**Task goal**
Nothing should be left out when you copy the entries below.

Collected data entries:
/---
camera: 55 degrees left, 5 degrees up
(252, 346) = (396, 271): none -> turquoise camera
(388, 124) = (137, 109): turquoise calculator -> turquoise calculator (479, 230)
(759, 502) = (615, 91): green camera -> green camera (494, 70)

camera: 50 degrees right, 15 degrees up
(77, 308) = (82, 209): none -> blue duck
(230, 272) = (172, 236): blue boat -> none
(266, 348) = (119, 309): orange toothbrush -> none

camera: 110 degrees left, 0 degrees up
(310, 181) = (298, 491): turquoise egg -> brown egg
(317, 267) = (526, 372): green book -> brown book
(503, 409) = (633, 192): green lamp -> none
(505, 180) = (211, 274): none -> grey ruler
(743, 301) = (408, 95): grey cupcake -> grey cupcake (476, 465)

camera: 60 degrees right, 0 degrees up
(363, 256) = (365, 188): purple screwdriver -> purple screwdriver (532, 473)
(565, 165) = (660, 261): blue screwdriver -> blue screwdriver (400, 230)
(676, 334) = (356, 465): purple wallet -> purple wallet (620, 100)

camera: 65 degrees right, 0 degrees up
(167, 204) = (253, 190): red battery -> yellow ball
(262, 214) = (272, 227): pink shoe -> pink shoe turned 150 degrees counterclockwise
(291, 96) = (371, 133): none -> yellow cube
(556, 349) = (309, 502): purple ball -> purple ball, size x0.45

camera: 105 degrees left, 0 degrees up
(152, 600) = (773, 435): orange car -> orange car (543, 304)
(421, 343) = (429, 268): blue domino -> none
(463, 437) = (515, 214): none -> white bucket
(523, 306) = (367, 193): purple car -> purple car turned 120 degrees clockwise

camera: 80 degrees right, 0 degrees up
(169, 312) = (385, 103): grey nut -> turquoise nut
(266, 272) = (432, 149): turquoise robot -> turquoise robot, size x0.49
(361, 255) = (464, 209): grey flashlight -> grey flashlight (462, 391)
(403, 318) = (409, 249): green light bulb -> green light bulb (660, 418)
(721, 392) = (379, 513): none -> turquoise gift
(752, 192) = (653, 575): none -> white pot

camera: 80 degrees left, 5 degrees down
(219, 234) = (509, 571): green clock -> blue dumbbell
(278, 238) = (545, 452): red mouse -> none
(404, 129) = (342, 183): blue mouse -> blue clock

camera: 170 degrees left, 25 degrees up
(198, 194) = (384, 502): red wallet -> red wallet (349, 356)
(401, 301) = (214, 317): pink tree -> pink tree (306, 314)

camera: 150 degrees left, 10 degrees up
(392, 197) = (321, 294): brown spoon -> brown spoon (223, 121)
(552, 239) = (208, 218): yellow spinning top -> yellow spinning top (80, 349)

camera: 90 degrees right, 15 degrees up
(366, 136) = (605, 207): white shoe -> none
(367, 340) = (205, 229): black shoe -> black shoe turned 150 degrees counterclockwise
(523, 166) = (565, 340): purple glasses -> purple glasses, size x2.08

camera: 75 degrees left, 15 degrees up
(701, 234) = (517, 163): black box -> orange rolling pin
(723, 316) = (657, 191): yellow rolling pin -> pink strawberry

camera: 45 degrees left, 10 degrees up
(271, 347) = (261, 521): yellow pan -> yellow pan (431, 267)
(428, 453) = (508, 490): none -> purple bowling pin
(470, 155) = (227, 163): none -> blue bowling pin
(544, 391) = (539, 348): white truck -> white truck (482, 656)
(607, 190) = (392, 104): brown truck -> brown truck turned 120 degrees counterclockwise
\---
**Result of this exercise**
camera: 55 degrees left, 5 degrees up
(252, 346) = (396, 271): none -> turquoise camera
(388, 124) = (137, 109): turquoise calculator -> turquoise calculator (479, 230)
(759, 502) = (615, 91): green camera -> green camera (494, 70)

camera: 50 degrees right, 15 degrees up
(77, 308) = (82, 209): none -> blue duck
(230, 272) = (172, 236): blue boat -> none
(266, 348) = (119, 309): orange toothbrush -> none

camera: 110 degrees left, 0 degrees up
(310, 181) = (298, 491): turquoise egg -> brown egg
(317, 267) = (526, 372): green book -> brown book
(503, 409) = (633, 192): green lamp -> none
(505, 180) = (211, 274): none -> grey ruler
(743, 301) = (408, 95): grey cupcake -> grey cupcake (476, 465)

camera: 60 degrees right, 0 degrees up
(363, 256) = (365, 188): purple screwdriver -> purple screwdriver (532, 473)
(565, 165) = (660, 261): blue screwdriver -> blue screwdriver (400, 230)
(676, 334) = (356, 465): purple wallet -> purple wallet (620, 100)

camera: 65 degrees right, 0 degrees up
(167, 204) = (253, 190): red battery -> yellow ball
(262, 214) = (272, 227): pink shoe -> pink shoe turned 150 degrees counterclockwise
(291, 96) = (371, 133): none -> yellow cube
(556, 349) = (309, 502): purple ball -> purple ball, size x0.45

camera: 105 degrees left, 0 degrees up
(152, 600) = (773, 435): orange car -> orange car (543, 304)
(421, 343) = (429, 268): blue domino -> none
(463, 437) = (515, 214): none -> white bucket
(523, 306) = (367, 193): purple car -> purple car turned 120 degrees clockwise

camera: 80 degrees right, 0 degrees up
(169, 312) = (385, 103): grey nut -> turquoise nut
(266, 272) = (432, 149): turquoise robot -> turquoise robot, size x0.49
(361, 255) = (464, 209): grey flashlight -> grey flashlight (462, 391)
(403, 318) = (409, 249): green light bulb -> green light bulb (660, 418)
(721, 392) = (379, 513): none -> turquoise gift
(752, 192) = (653, 575): none -> white pot

camera: 80 degrees left, 5 degrees down
(219, 234) = (509, 571): green clock -> blue dumbbell
(278, 238) = (545, 452): red mouse -> none
(404, 129) = (342, 183): blue mouse -> blue clock

camera: 170 degrees left, 25 degrees up
(198, 194) = (384, 502): red wallet -> red wallet (349, 356)
(401, 301) = (214, 317): pink tree -> pink tree (306, 314)

camera: 150 degrees left, 10 degrees up
(392, 197) = (321, 294): brown spoon -> brown spoon (223, 121)
(552, 239) = (208, 218): yellow spinning top -> yellow spinning top (80, 349)

camera: 90 degrees right, 15 degrees up
(366, 136) = (605, 207): white shoe -> none
(367, 340) = (205, 229): black shoe -> black shoe turned 150 degrees counterclockwise
(523, 166) = (565, 340): purple glasses -> purple glasses, size x2.08

camera: 75 degrees left, 15 degrees up
(701, 234) = (517, 163): black box -> orange rolling pin
(723, 316) = (657, 191): yellow rolling pin -> pink strawberry

camera: 45 degrees left, 10 degrees up
(271, 347) = (261, 521): yellow pan -> yellow pan (431, 267)
(428, 453) = (508, 490): none -> purple bowling pin
(470, 155) = (227, 163): none -> blue bowling pin
(544, 391) = (539, 348): white truck -> white truck (482, 656)
(607, 190) = (392, 104): brown truck -> brown truck turned 120 degrees counterclockwise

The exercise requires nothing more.